- ASSIGNMENT
Although the data below holds other lines too, output only those from the line with "(465, 197) = (223, 249): pink tree -> none" up to and including the line with "(774, 182) = (322, 138): pink", exactly as they appear.

- EXERCISE INPUT
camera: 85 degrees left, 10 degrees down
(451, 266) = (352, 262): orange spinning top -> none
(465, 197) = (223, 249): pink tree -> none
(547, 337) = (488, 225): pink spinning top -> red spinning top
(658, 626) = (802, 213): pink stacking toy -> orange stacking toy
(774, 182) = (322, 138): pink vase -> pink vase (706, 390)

--

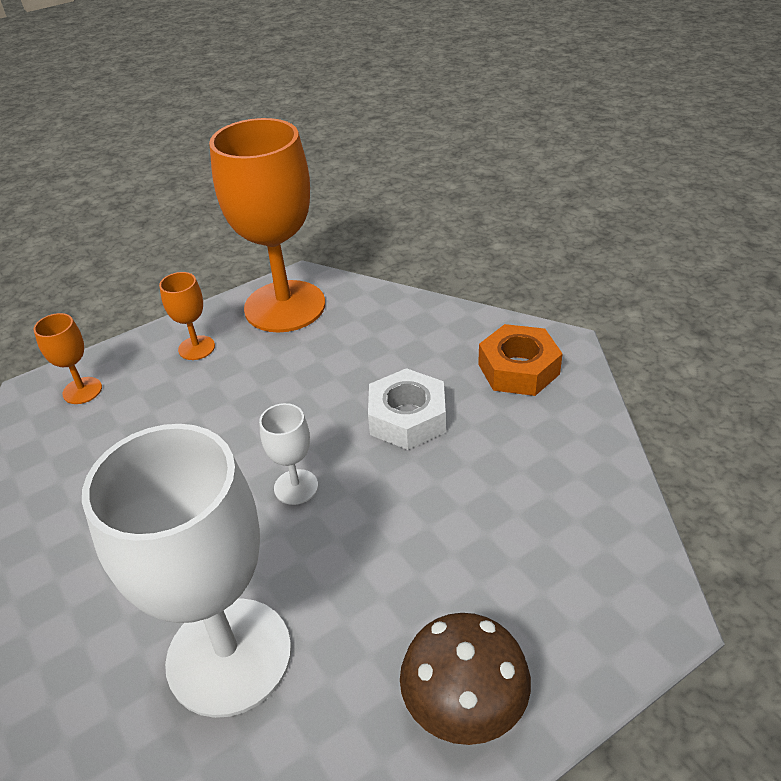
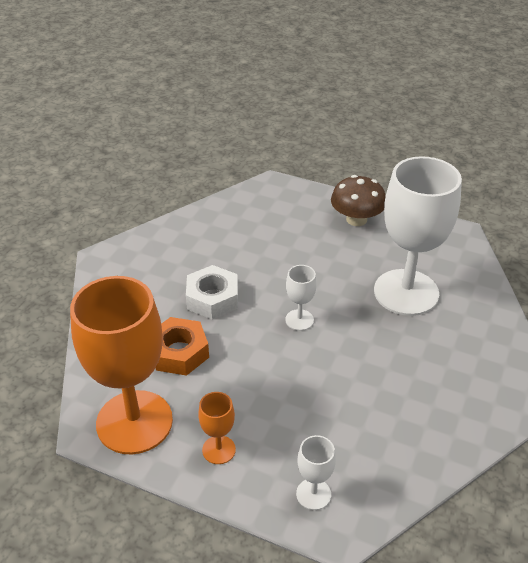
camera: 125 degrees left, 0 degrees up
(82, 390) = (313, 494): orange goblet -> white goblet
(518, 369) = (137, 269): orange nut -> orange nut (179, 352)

- OUTPUT FOR THIS EXERCISE
(465, 197) = (223, 249): pink tree -> none
(547, 337) = (488, 225): pink spinning top -> red spinning top
(658, 626) = (802, 213): pink stacking toy -> orange stacking toy
(774, 182) = (322, 138): pink vase -> pink vase (706, 390)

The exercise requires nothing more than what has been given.